─── Supplied information ───

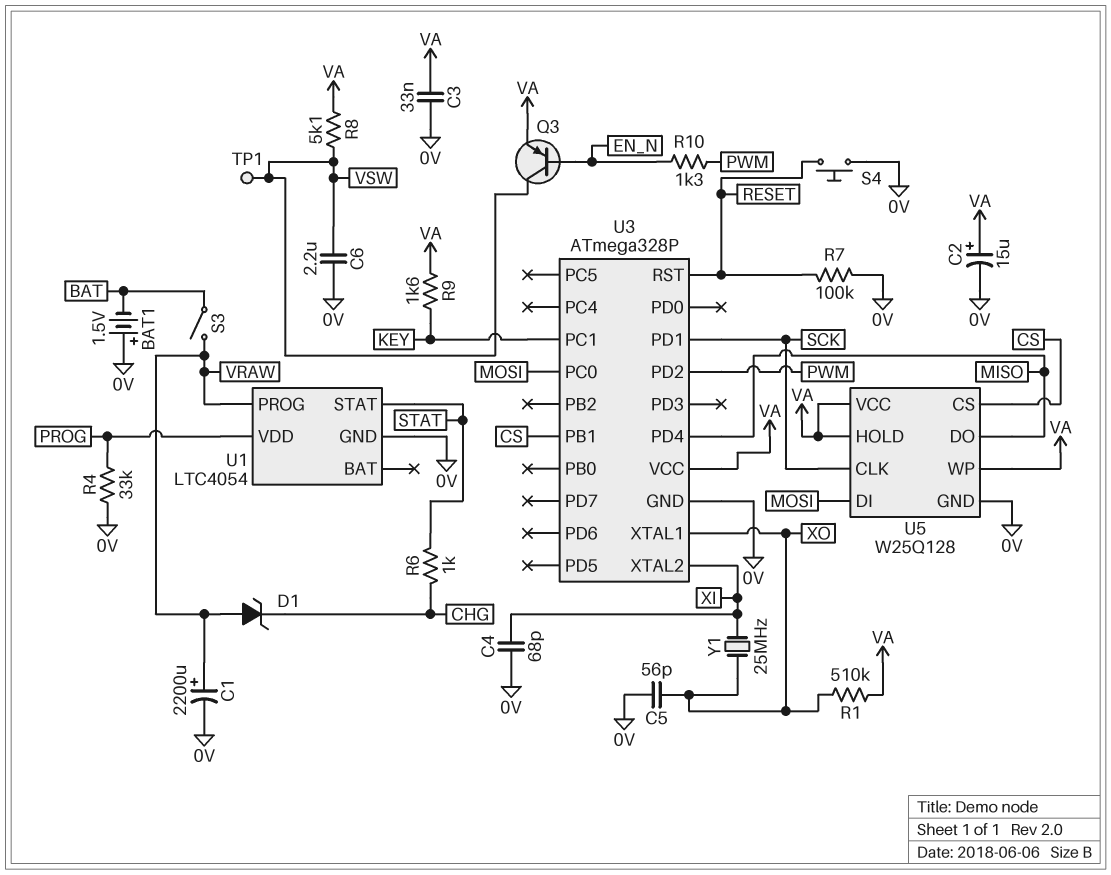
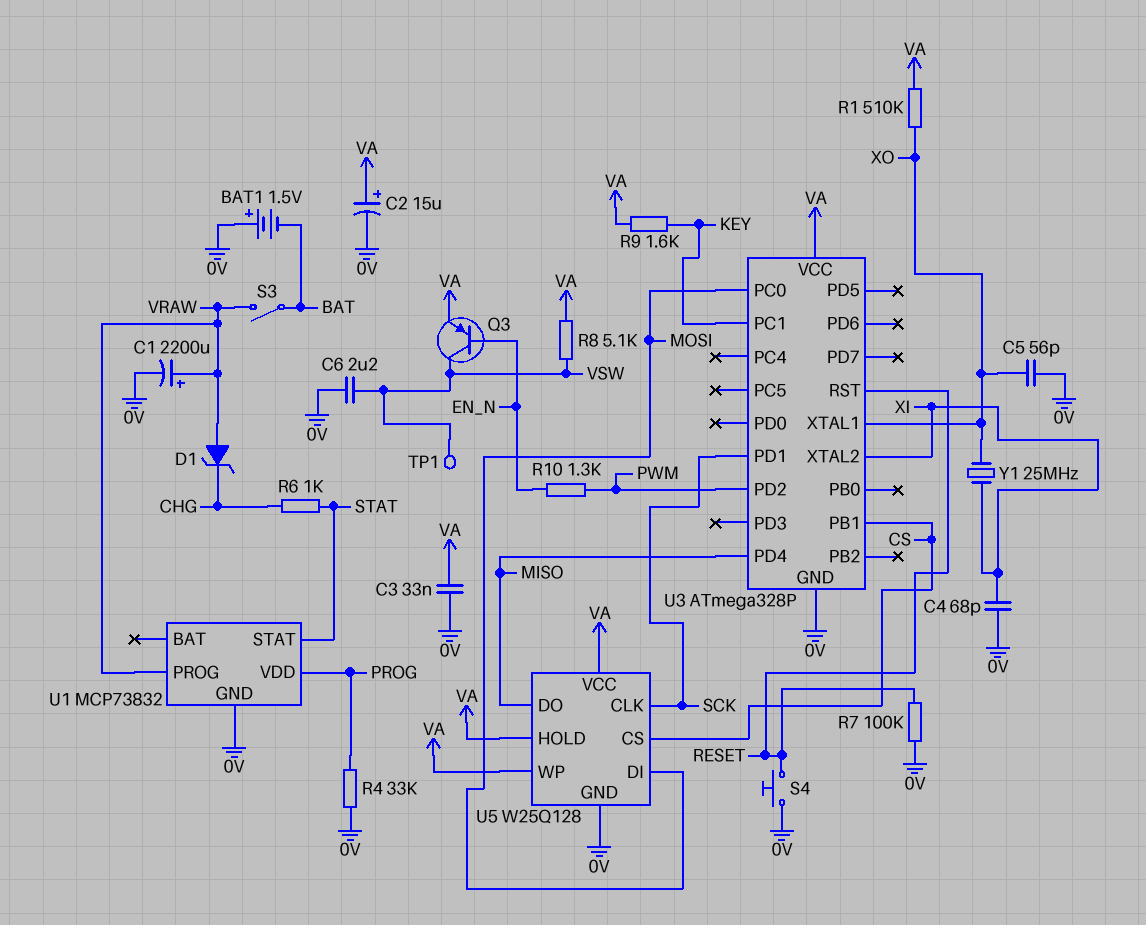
U1: LTC4054 -> MCP73832

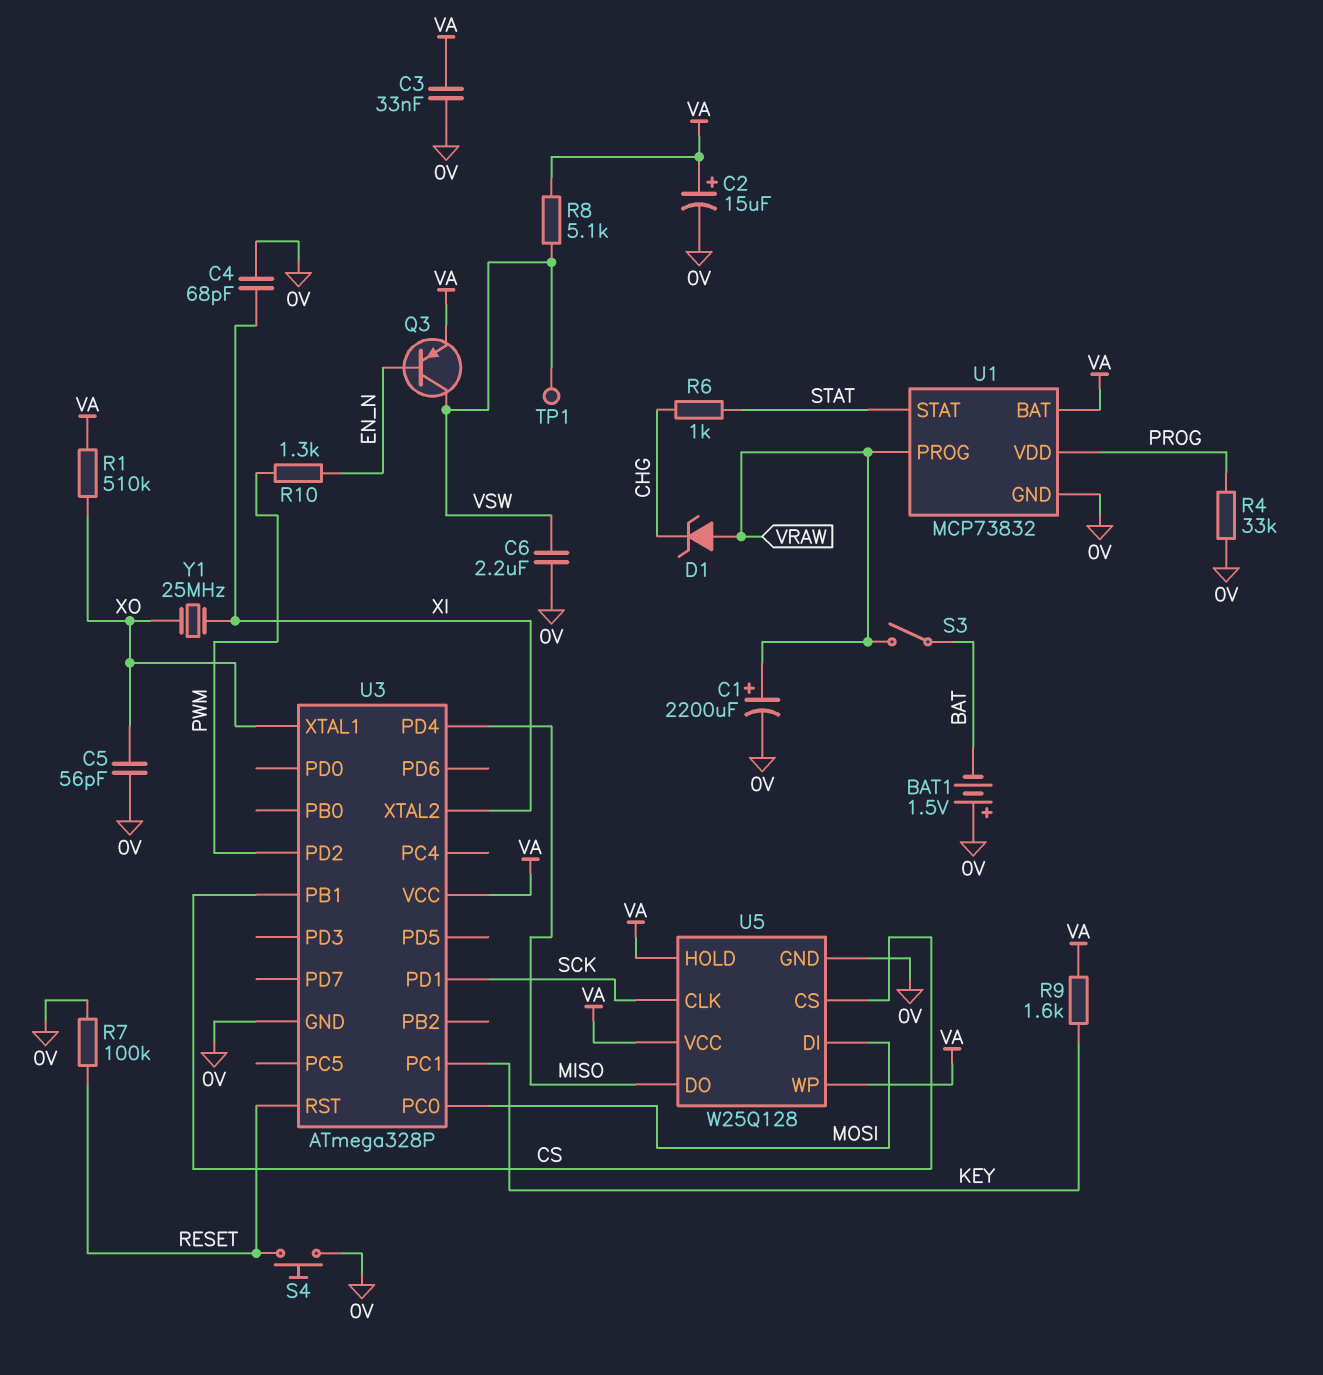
U1 pin BAT: none -> VA

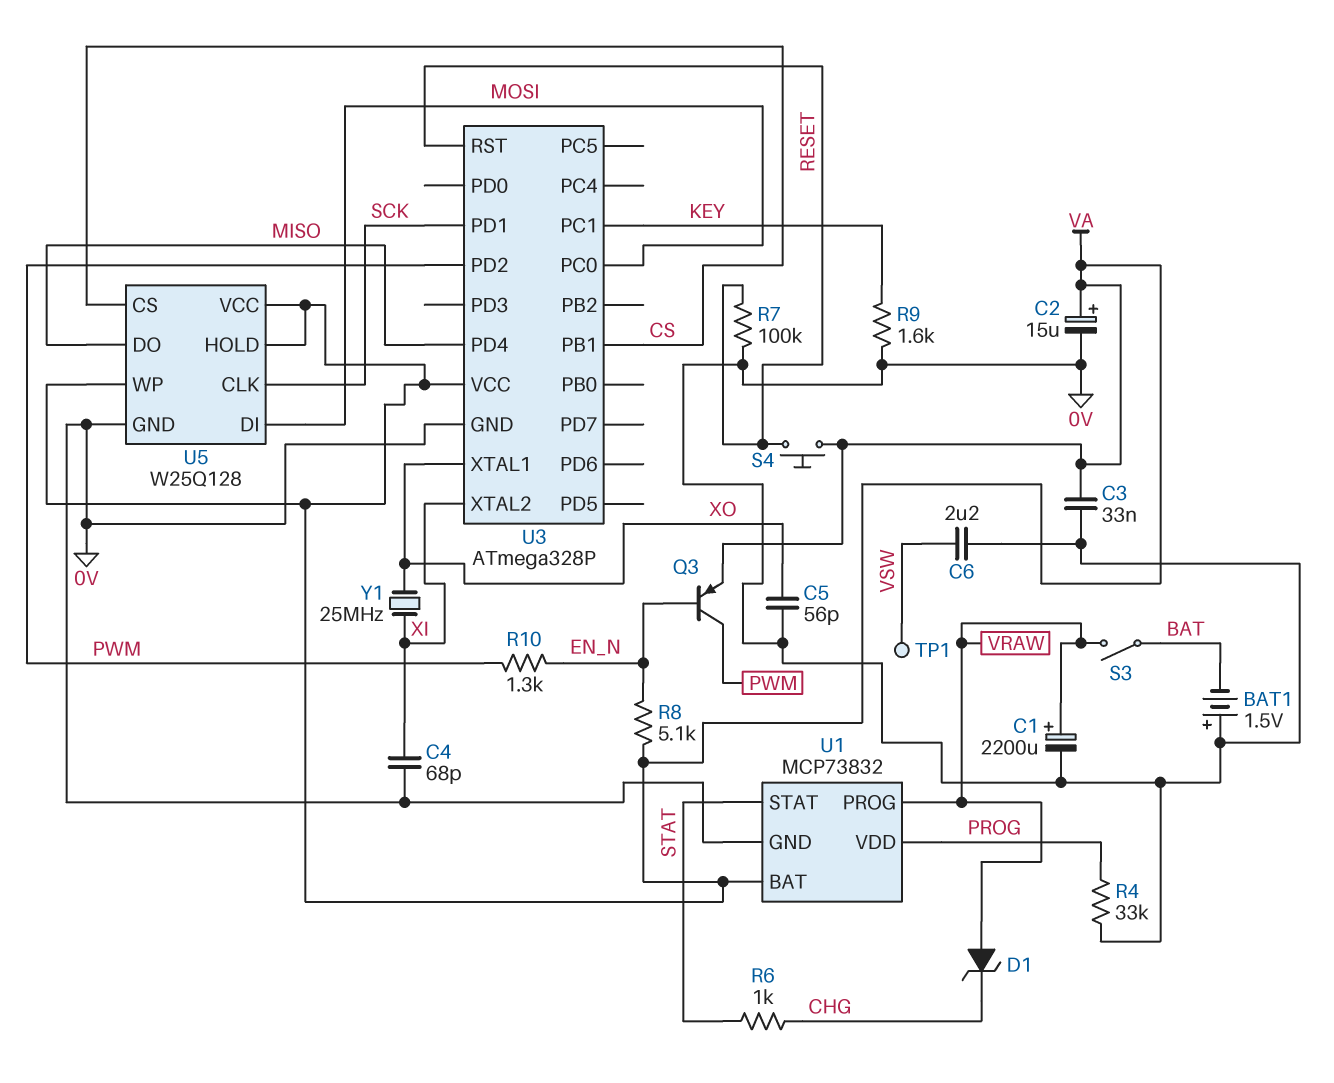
Q3: PNP (B EN_N, C VSW, E VA) -> PNP (B EN_N, C PWM, E VA)
R1: 510k (VA, XO) -> none
R8: 5.1k (VA, VSW) -> 5.1k (EN_N, VA)
R9: 1.6k (KEY, VA) -> 1.6k (0V, KEY)
S4: button (0V, RESET) -> button (RESET, VA)

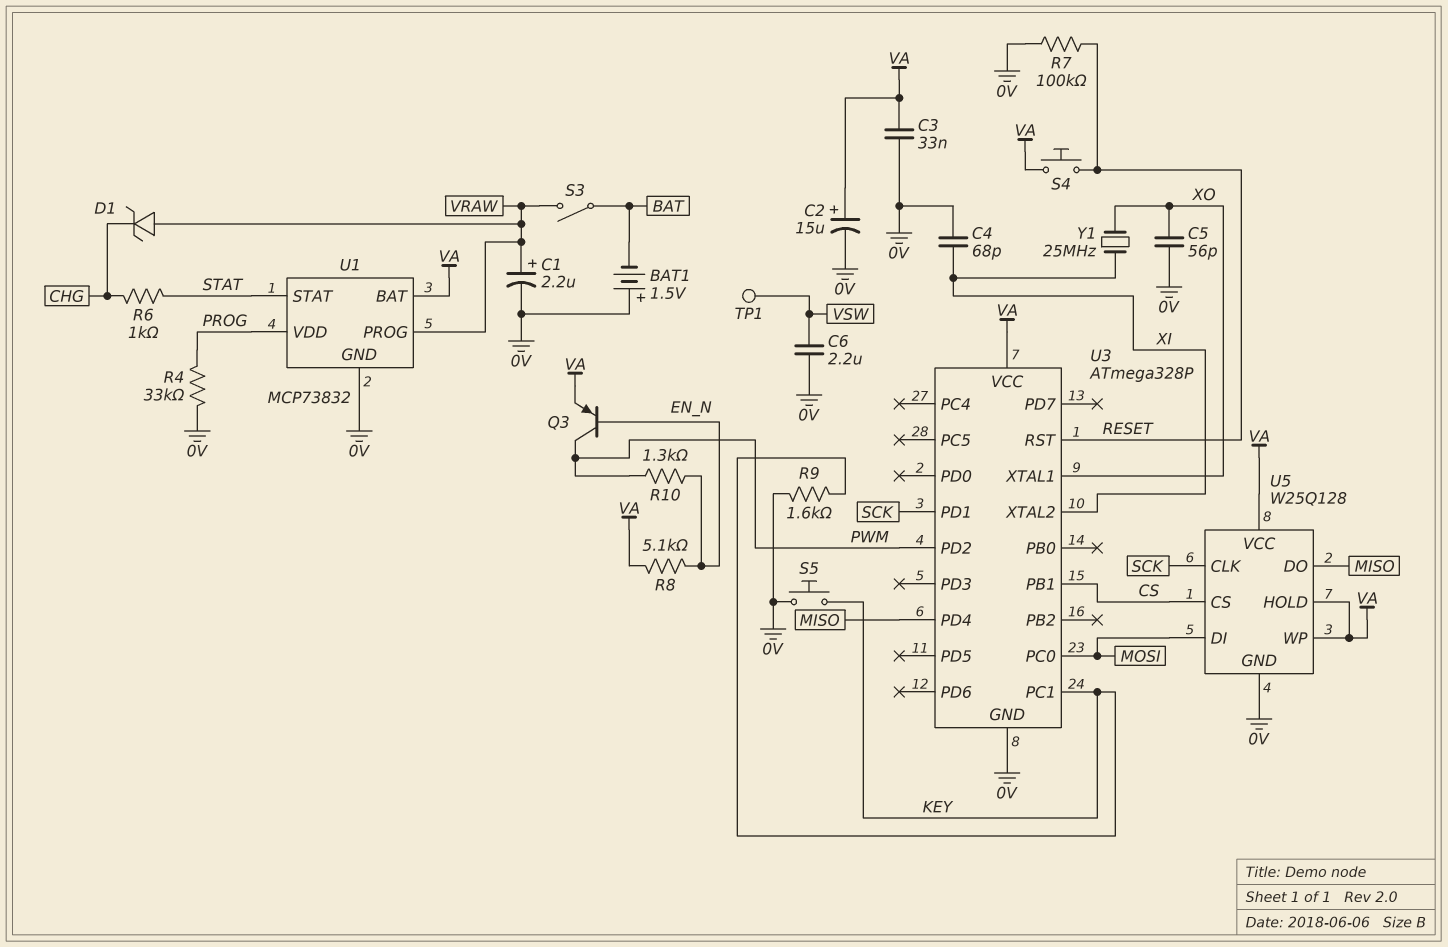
C1: 2200uF (plus VRAW, minus 0V) -> 2.2uF (plus VRAW, minus 0V)
S5: none -> button (0V, KEY)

───

● Activity
Only the lines from the one containing "R8: 5.1k (VA, VSW) -> 5.1k (EN_N, VA)" through the final line of the records should be retyped, exactly, with every picture omitted.

● Your response
R8: 5.1k (VA, VSW) -> 5.1k (EN_N, VA)
R9: 1.6k (KEY, VA) -> 1.6k (0V, KEY)
S4: button (0V, RESET) -> button (RESET, VA)

C1: 2200uF (plus VRAW, minus 0V) -> 2.2uF (plus VRAW, minus 0V)
S5: none -> button (0V, KEY)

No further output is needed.